INPUT Block Start

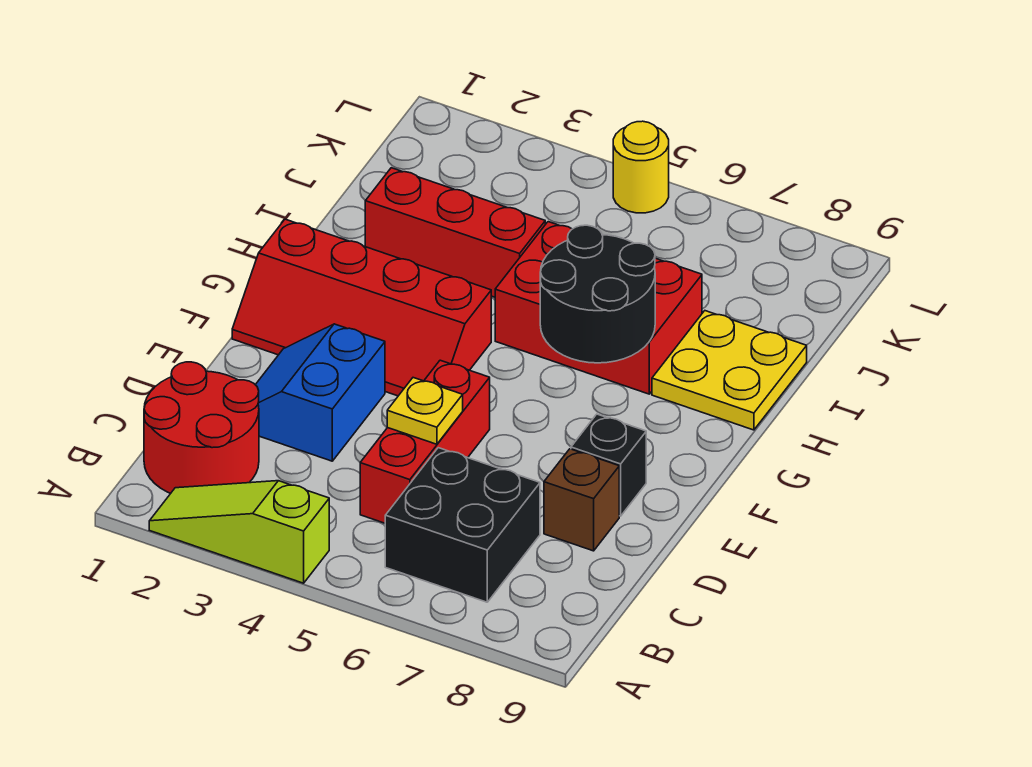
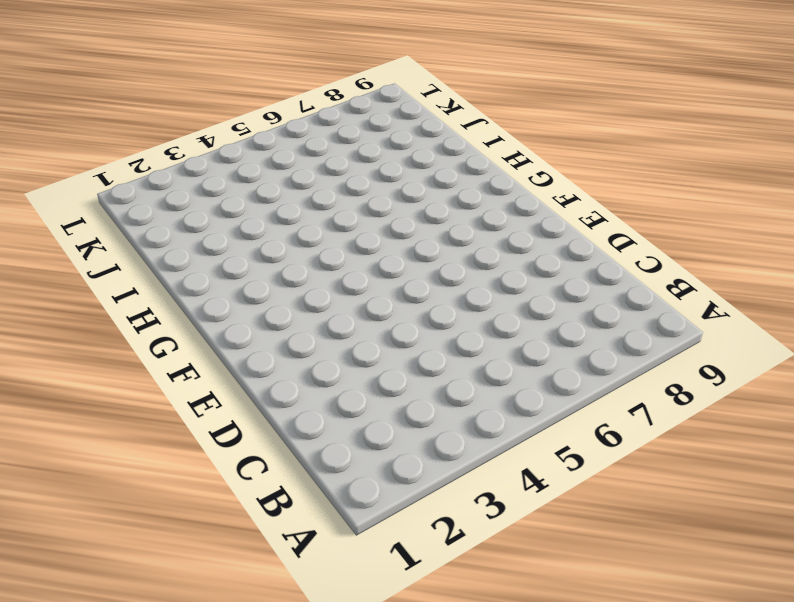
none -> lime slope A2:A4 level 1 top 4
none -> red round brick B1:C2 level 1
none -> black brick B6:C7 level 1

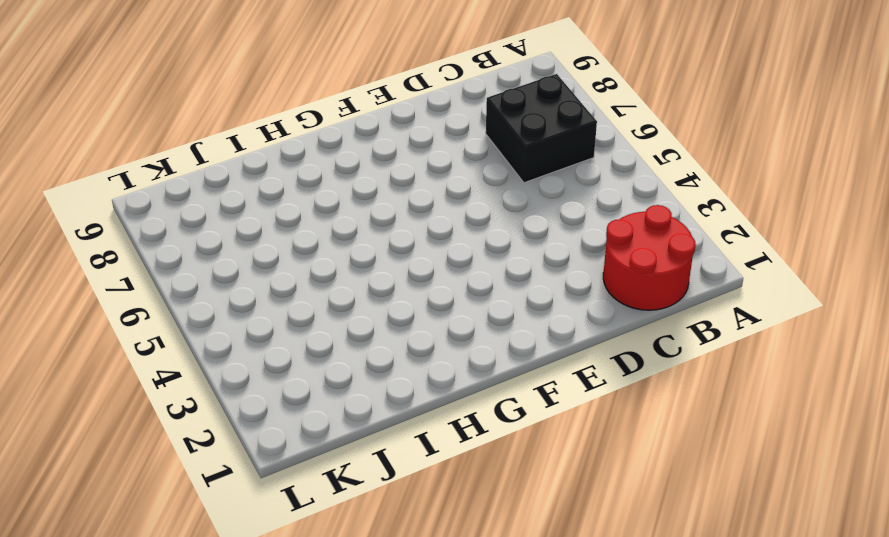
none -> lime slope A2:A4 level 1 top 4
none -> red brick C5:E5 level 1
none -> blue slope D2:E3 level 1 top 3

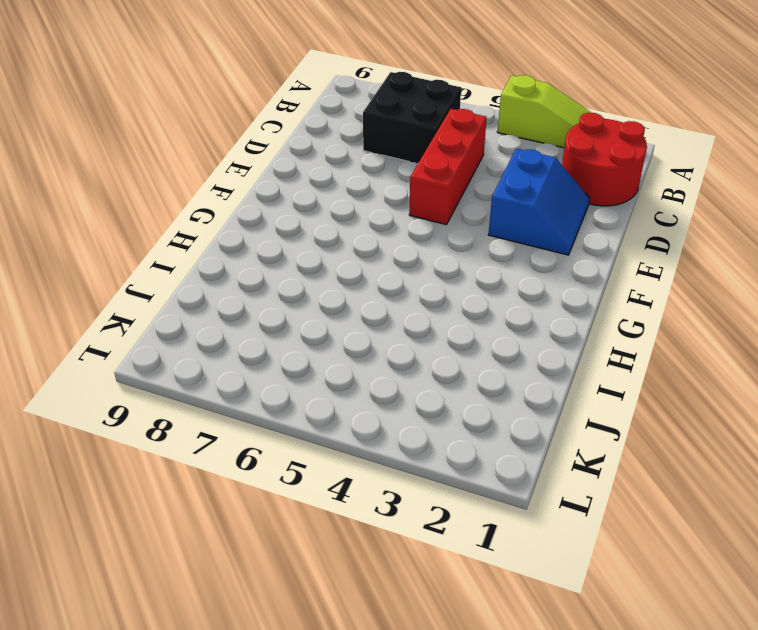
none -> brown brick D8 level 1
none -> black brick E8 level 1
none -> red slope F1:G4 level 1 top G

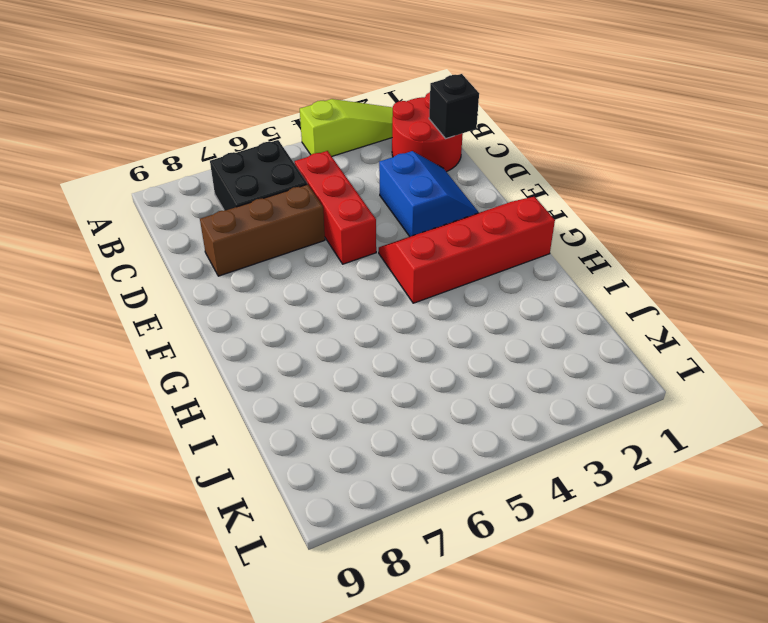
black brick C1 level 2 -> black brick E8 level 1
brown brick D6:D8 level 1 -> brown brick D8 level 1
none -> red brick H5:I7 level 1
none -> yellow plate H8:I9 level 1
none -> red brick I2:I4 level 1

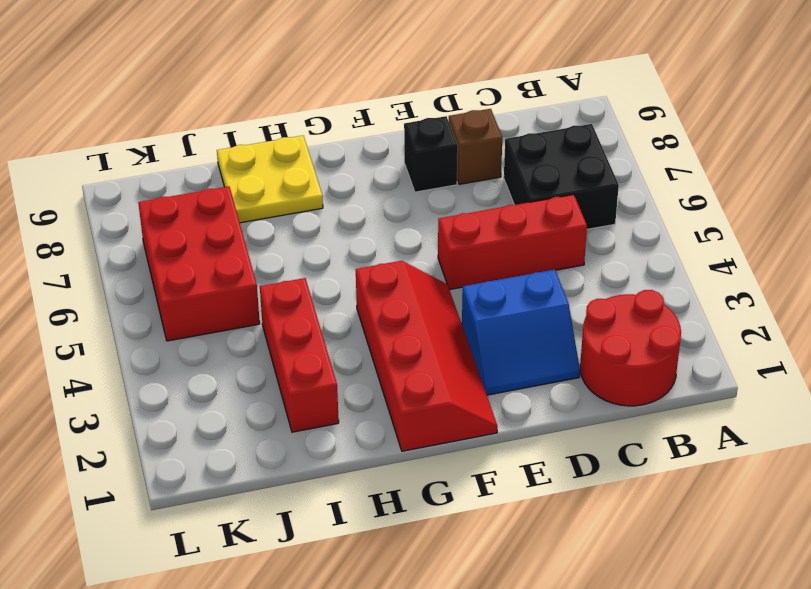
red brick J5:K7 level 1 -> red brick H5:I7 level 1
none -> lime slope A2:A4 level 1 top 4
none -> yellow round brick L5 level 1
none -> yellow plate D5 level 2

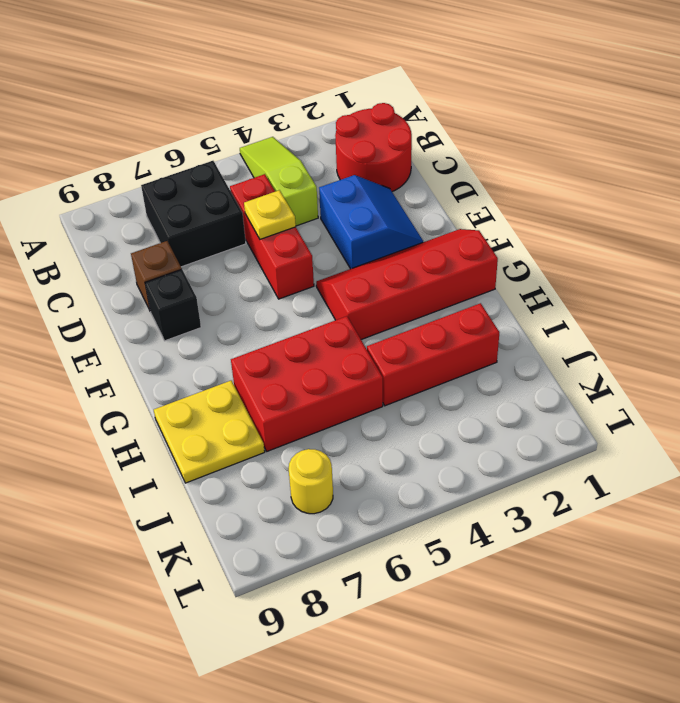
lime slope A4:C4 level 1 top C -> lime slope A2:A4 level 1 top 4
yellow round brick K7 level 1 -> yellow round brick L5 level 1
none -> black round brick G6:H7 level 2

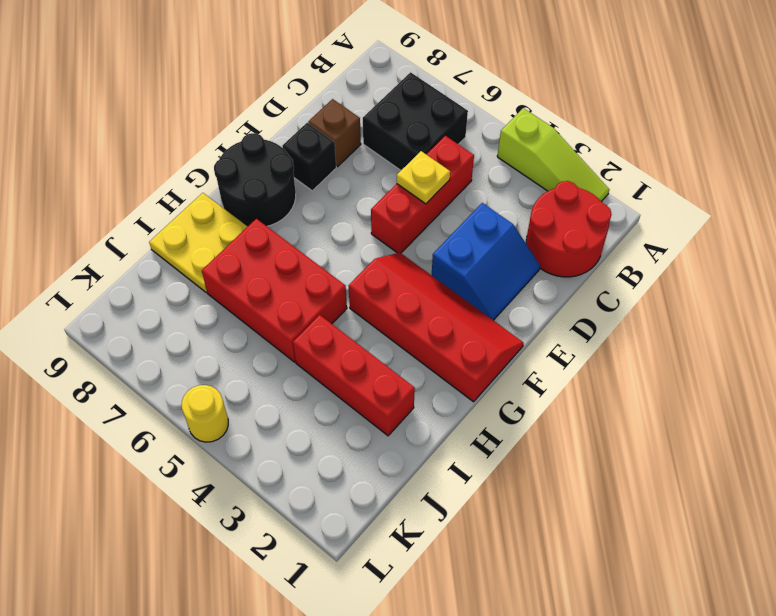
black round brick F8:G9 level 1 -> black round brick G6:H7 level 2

INPUT Block End

> TASK OBJECTIVE:
Which of the lines above hold the string "brown"? Copy each one.

> OUTPUT FOR THIS EXERCISE:
none -> brown brick D8 level 1
brown brick D6:D8 level 1 -> brown brick D8 level 1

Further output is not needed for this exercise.